**EXERCISE INPUTS:**

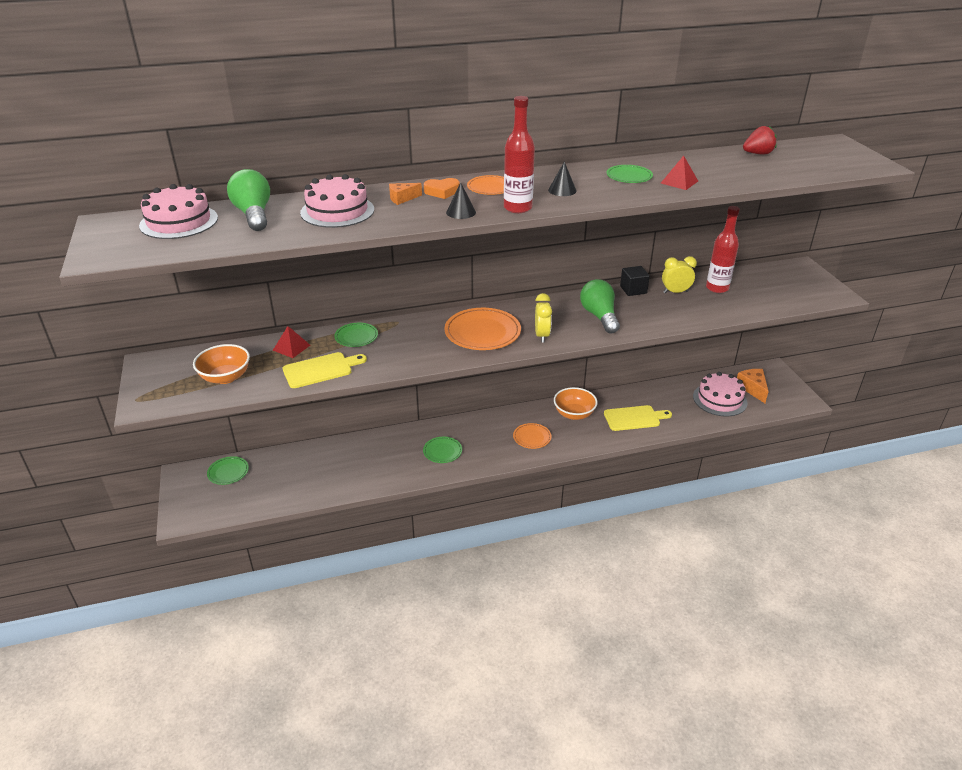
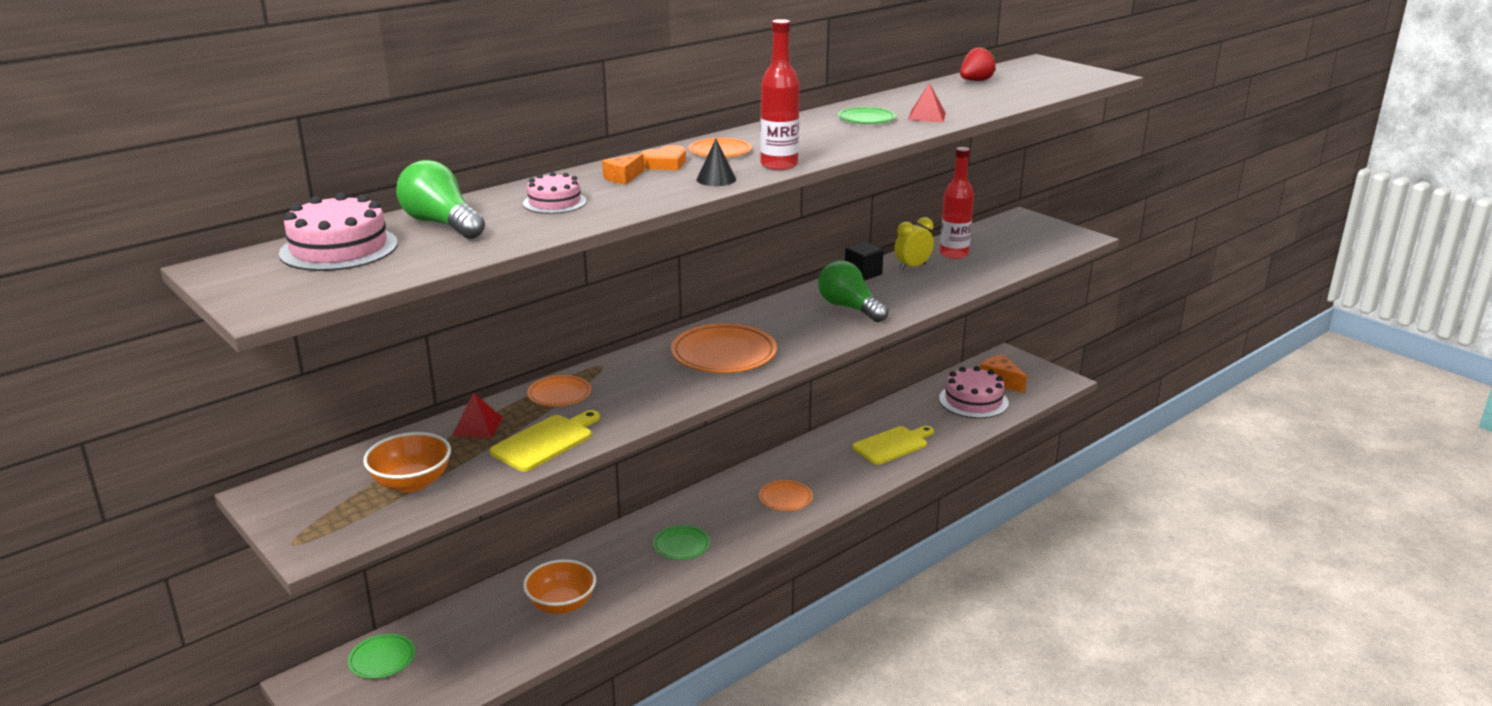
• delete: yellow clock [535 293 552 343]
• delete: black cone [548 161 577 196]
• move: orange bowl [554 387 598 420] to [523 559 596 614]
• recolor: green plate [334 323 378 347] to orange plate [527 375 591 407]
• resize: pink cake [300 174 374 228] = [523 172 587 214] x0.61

**EXERCISE OBJECTIVE:** Any pictures above are to be left out. Retype the rest of the records exactly.

**RESULT:**
• delete: yellow clock [535 293 552 343]
• delete: black cone [548 161 577 196]
• move: orange bowl [554 387 598 420] to [523 559 596 614]
• recolor: green plate [334 323 378 347] to orange plate [527 375 591 407]
• resize: pink cake [300 174 374 228] = [523 172 587 214] x0.61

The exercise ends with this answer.